## Exercise directions
For this exercise, write out the whole listing below exactly, omitting its images.

■ ■ ■

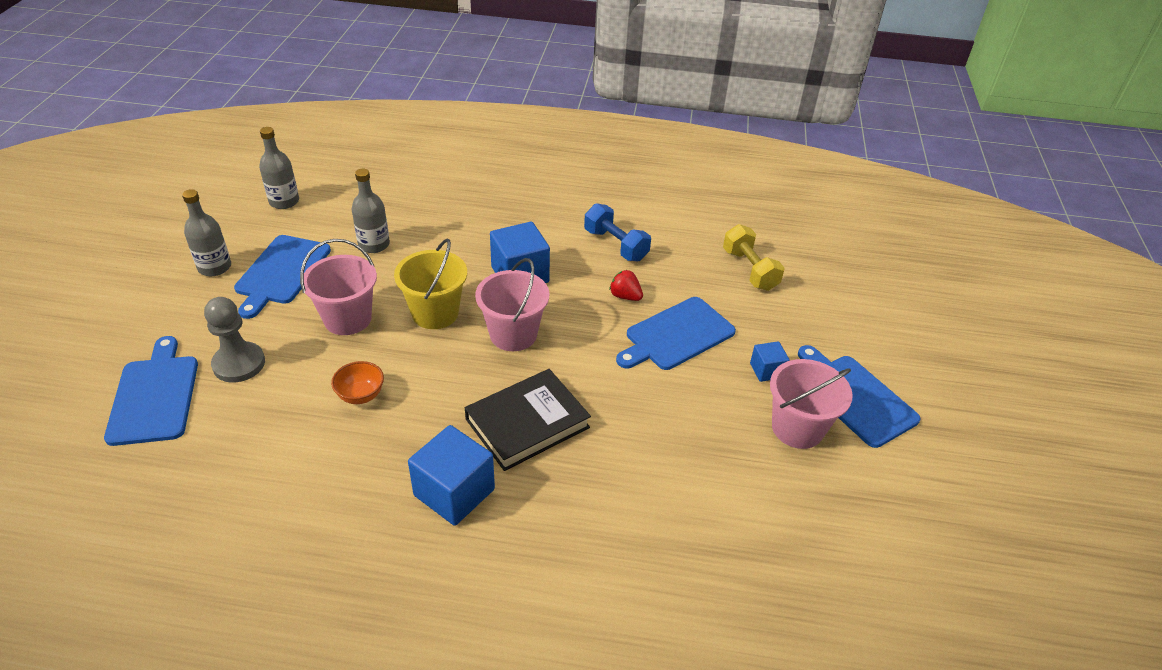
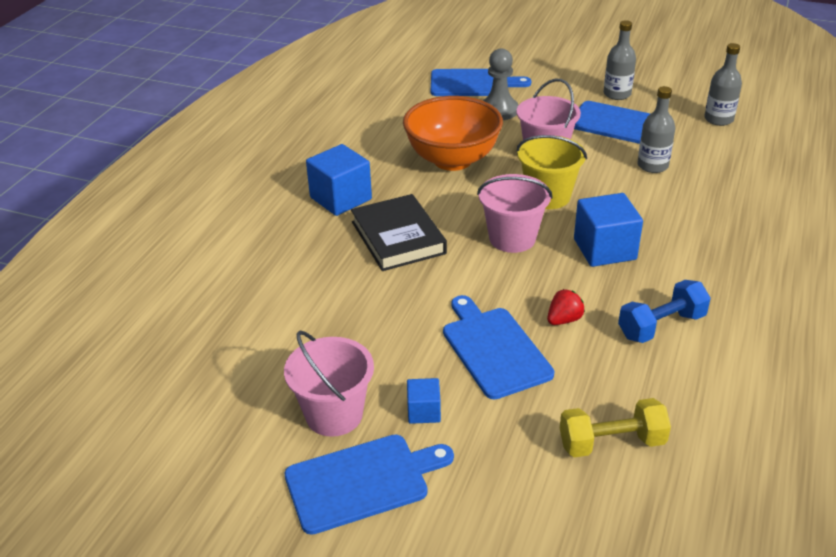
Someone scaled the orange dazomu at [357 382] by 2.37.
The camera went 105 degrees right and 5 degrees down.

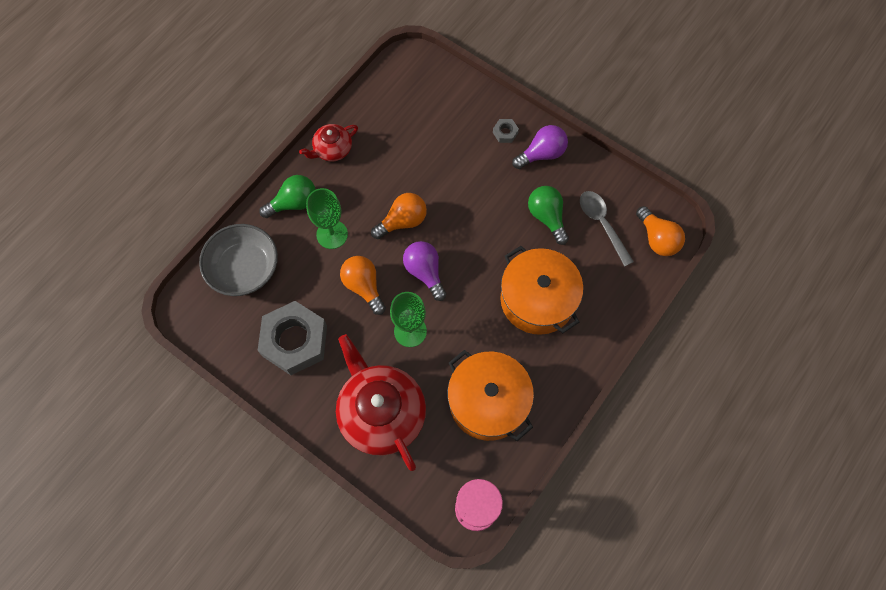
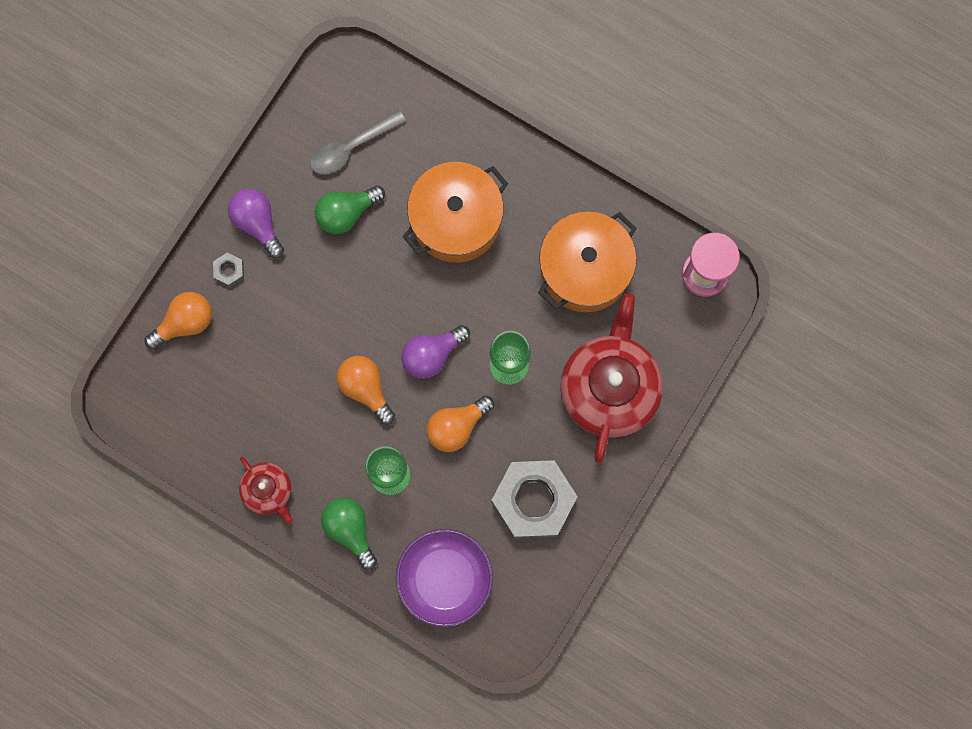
Someone carried the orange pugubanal from [660 231] to [178 321].
Someone repainted the grey dazomu at [238 260], which became the purple dazomu at [444 578].
Someone rotated the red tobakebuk at [381 402] by 135 degrees clockwise.
The camera went 95 degrees left and 10 degrees up.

■ ■ ■

## Answer for this exercise
Someone scaled the orange dazomu at [357 382] by 2.37.
The camera went 105 degrees right and 5 degrees down.

Someone carried the orange pugubanal from [660 231] to [178 321].
Someone repainted the grey dazomu at [238 260], which became the purple dazomu at [444 578].
Someone rotated the red tobakebuk at [381 402] by 135 degrees clockwise.
The camera went 95 degrees left and 10 degrees up.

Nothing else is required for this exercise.